= Exercise details =
Show me each line of the listing below where the word "green" appears.

= Data shown =
□ □ □

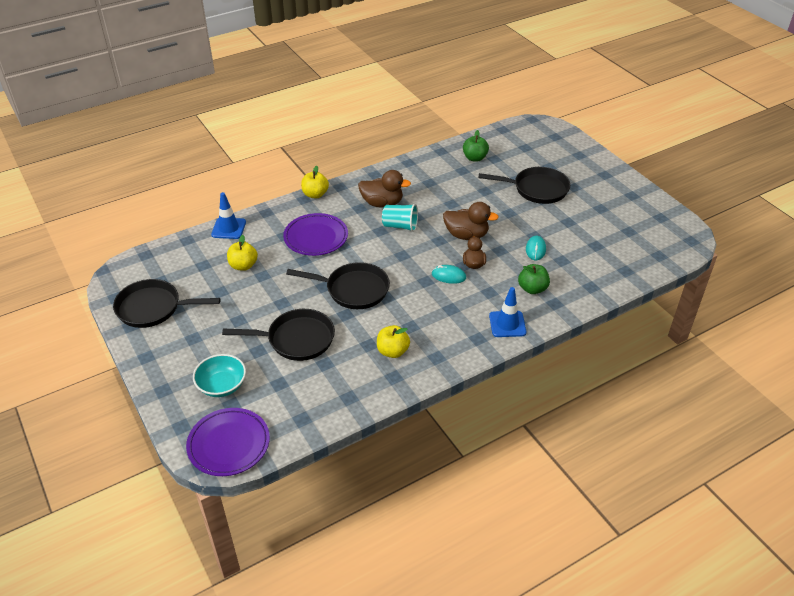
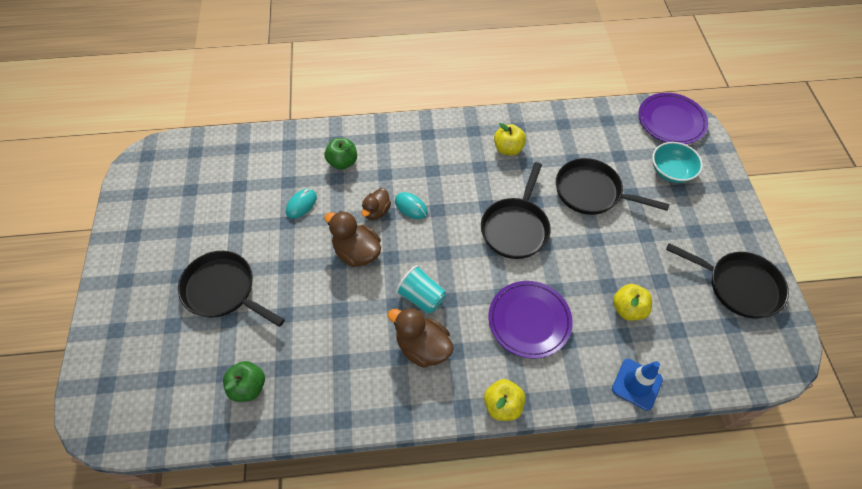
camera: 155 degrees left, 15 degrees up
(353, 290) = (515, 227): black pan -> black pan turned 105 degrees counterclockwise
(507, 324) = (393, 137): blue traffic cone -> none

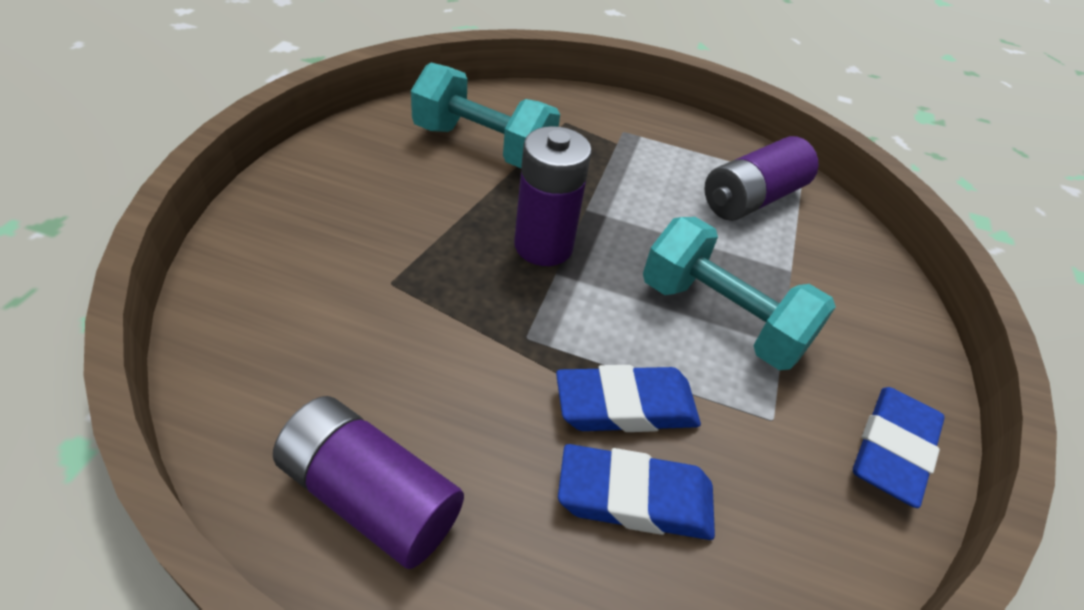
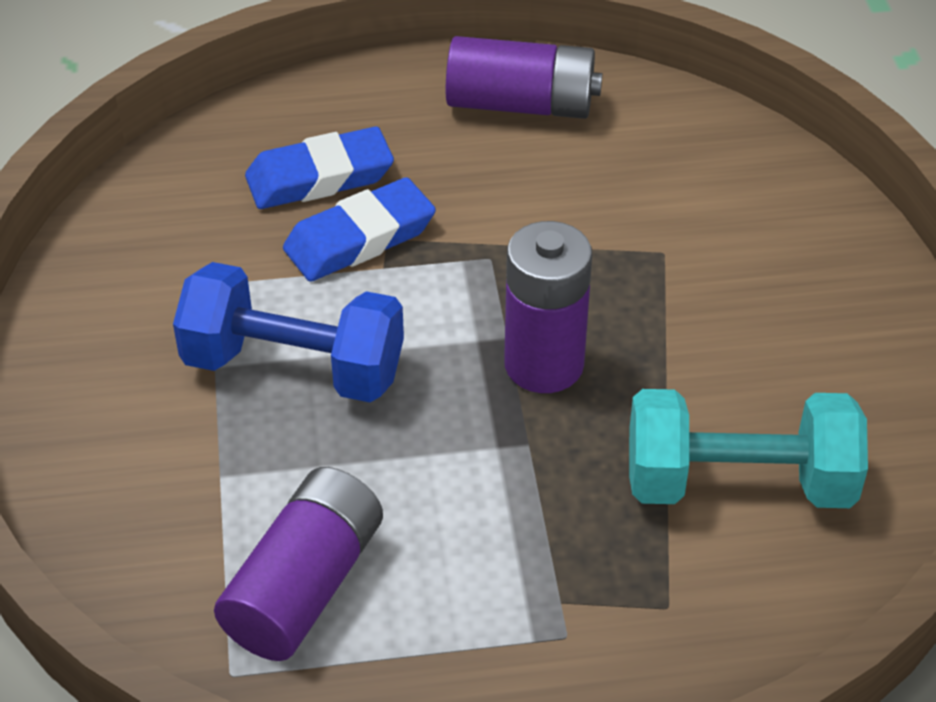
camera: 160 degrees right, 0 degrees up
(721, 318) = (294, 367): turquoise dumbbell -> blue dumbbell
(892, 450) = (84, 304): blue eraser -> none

□ □ □

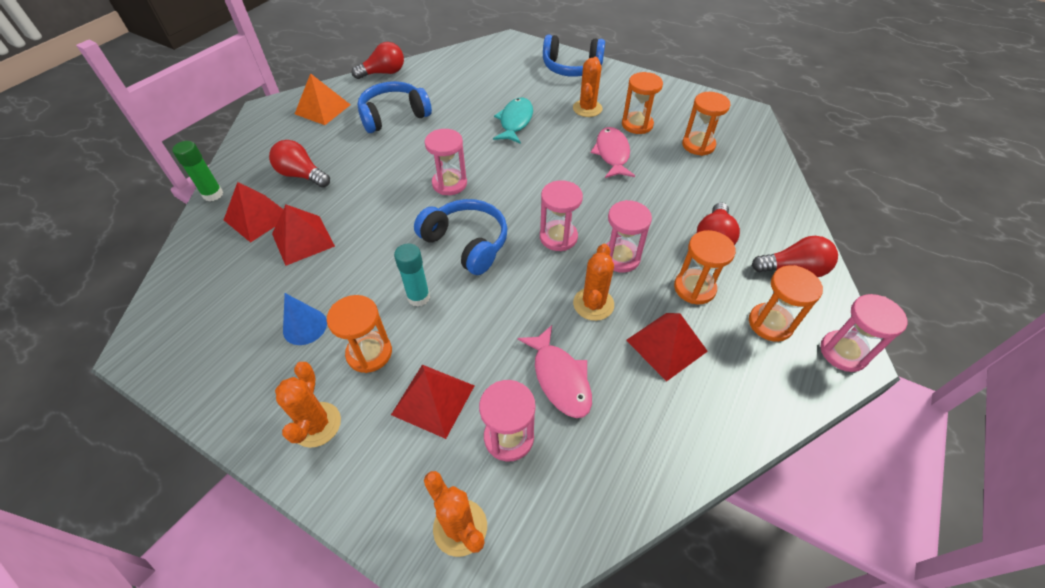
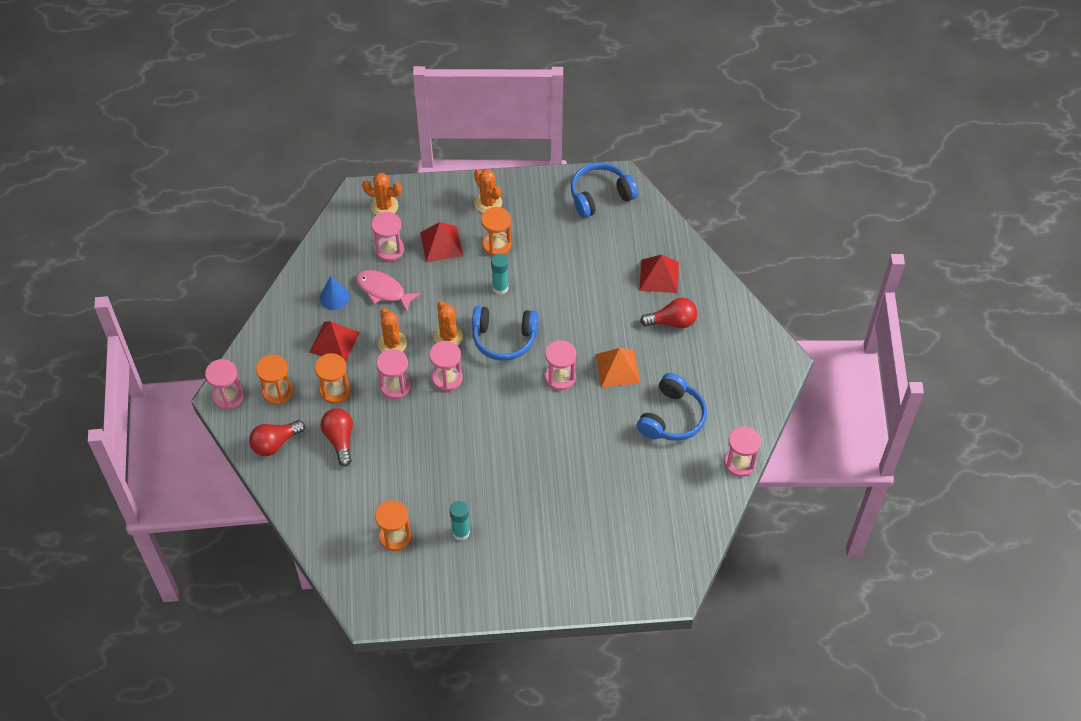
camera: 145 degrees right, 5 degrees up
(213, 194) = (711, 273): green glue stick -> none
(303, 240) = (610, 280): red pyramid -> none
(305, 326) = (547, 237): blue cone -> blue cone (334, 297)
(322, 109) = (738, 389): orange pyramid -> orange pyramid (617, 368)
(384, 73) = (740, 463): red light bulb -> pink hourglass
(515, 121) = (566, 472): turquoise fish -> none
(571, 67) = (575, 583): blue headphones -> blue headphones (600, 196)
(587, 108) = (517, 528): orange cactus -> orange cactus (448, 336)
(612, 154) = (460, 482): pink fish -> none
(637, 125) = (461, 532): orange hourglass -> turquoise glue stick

□ □ □

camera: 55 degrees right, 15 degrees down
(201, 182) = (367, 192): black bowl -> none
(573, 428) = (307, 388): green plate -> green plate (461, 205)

□ □ □

= Result =
(213, 194) = (711, 273): green glue stick -> none
(573, 428) = (307, 388): green plate -> green plate (461, 205)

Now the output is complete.